GIVEN DATA below:

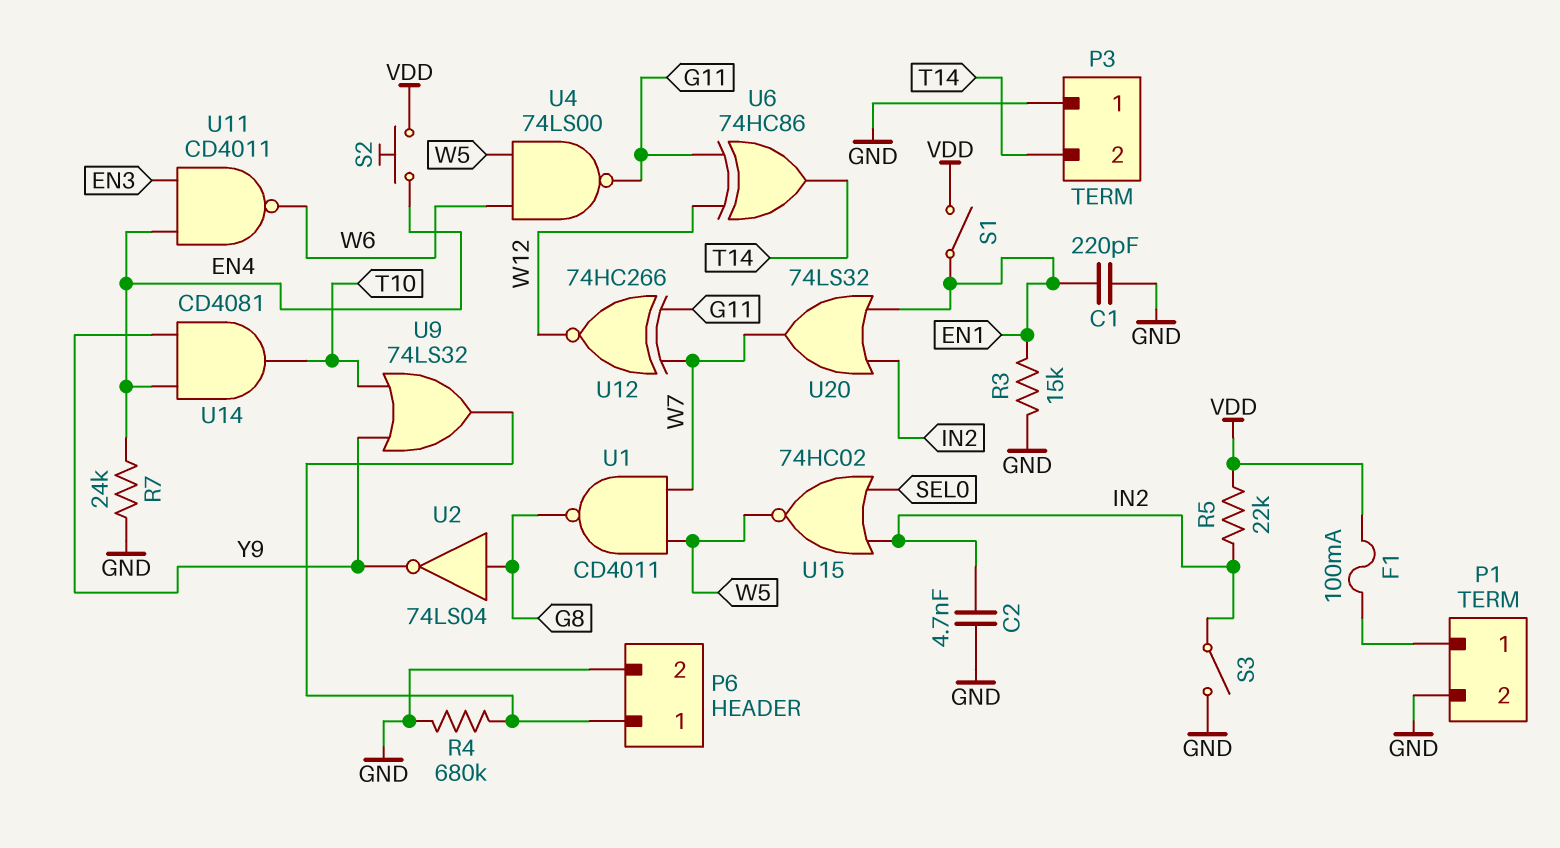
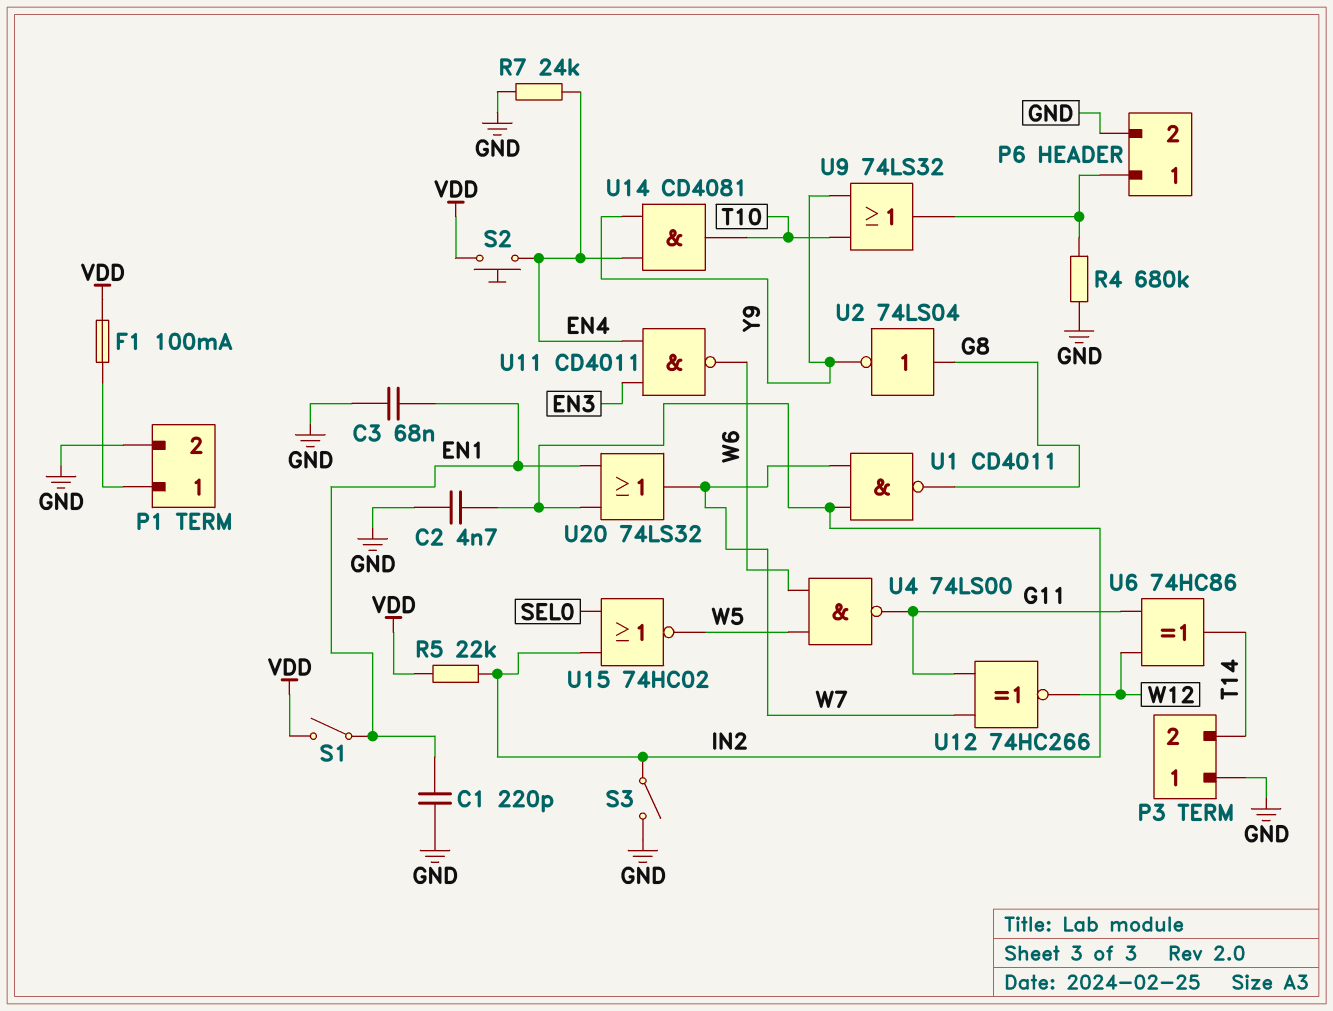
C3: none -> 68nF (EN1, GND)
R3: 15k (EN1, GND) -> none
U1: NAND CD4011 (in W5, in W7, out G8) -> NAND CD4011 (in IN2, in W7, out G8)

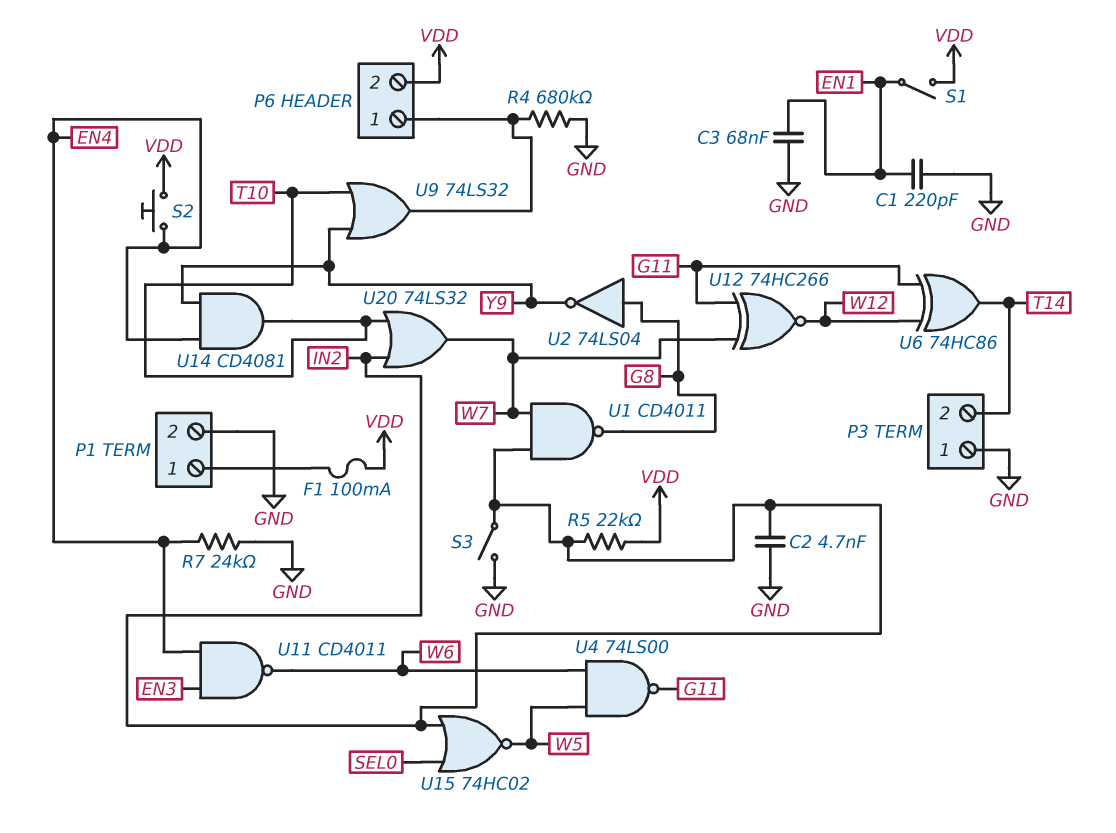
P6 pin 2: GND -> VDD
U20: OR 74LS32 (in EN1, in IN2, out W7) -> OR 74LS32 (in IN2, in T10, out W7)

End of GIVEN DATA.

WHAT YOU NEED TO DO
Once the pictures are set aside, please reproduce the remaining material word for word.

TASK ANSWER
C3: none -> 68nF (EN1, GND)
R3: 15k (EN1, GND) -> none
U1: NAND CD4011 (in W5, in W7, out G8) -> NAND CD4011 (in IN2, in W7, out G8)

P6 pin 2: GND -> VDD
U20: OR 74LS32 (in EN1, in IN2, out W7) -> OR 74LS32 (in IN2, in T10, out W7)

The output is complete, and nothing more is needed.